Top of Provided information

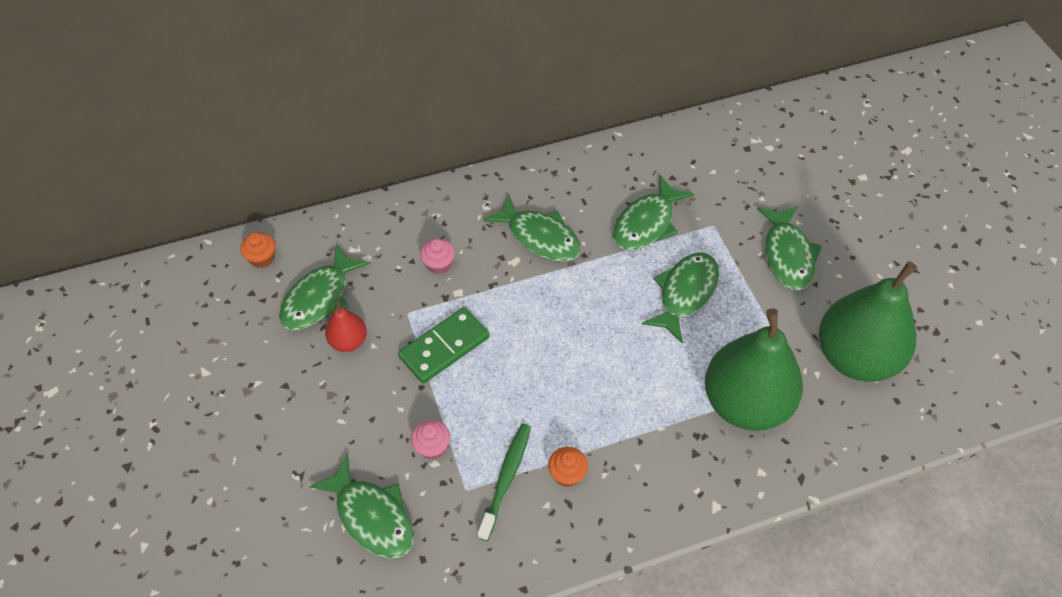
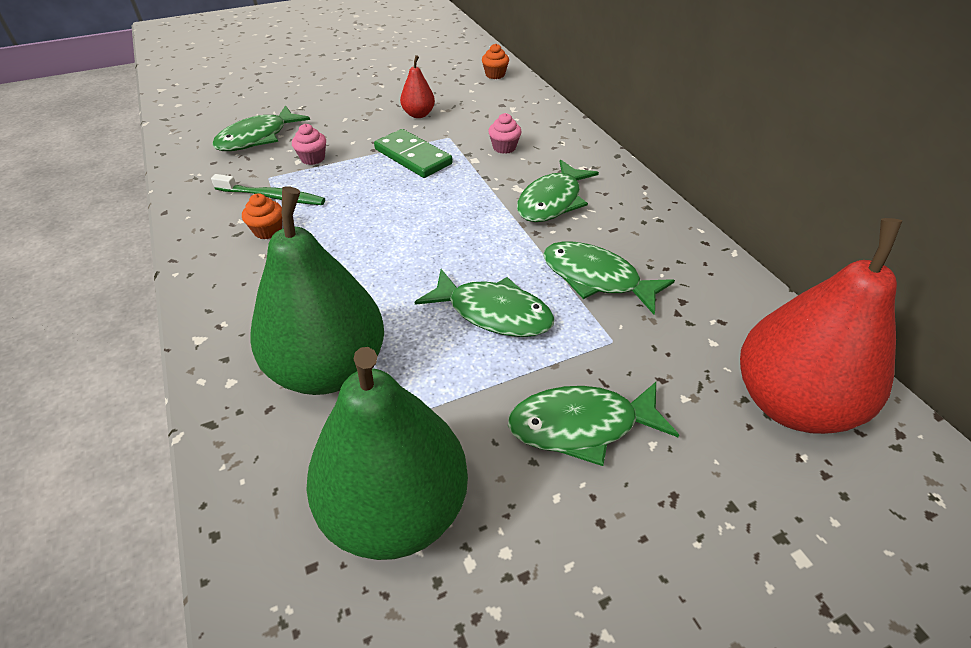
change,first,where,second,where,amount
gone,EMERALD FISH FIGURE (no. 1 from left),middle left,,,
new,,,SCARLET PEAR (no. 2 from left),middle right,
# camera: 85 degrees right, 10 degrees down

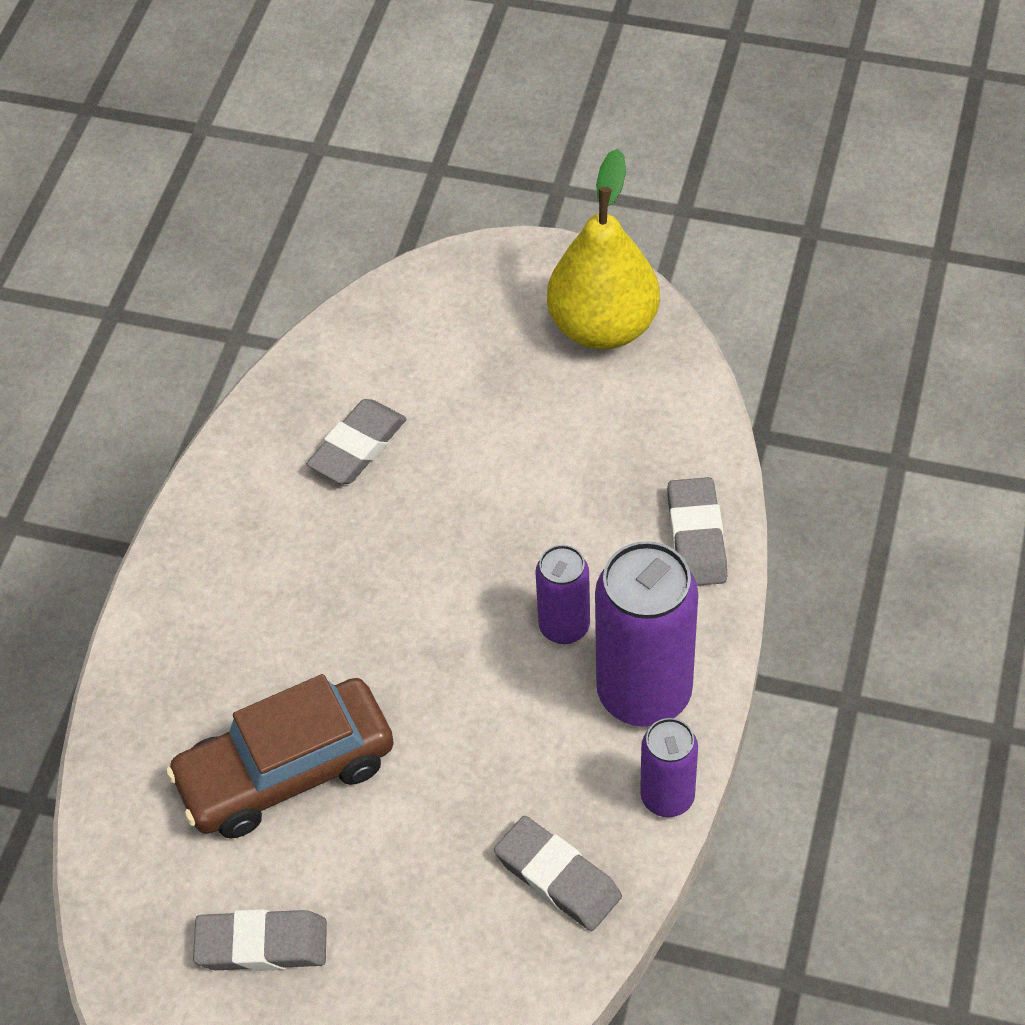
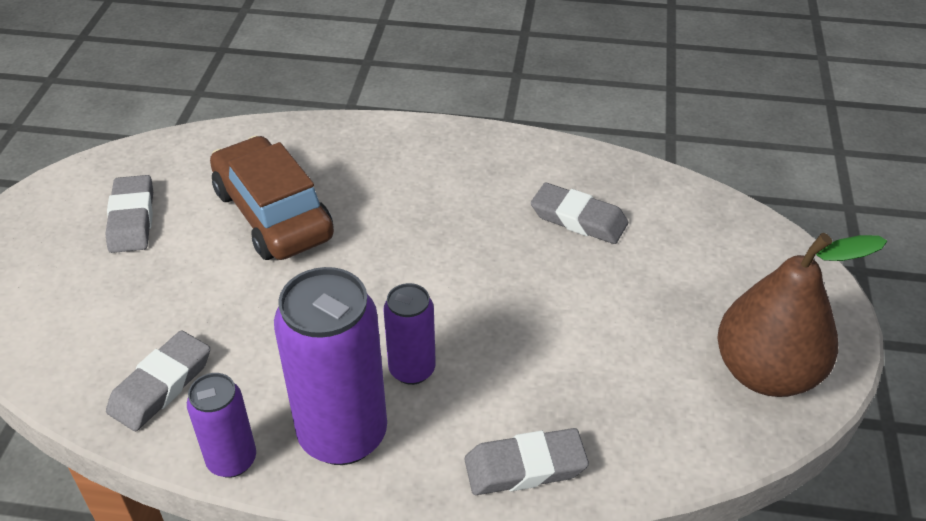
change,first,where,second,where,amount
repainted,BRIGHT YELLOW PEAR,top centre,BROWN PEAR,middle right,
# camera: 80 degrees right, 10 degrees down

Bottom of Provided information

What to produce: Copy out every line from the material above where the string "left" turns up.

Solution to the problem:
gone,EMERALD FISH FIGURE (no. 1 from left),middle left,,,
new,,,SCARLET PEAR (no. 2 from left),middle right,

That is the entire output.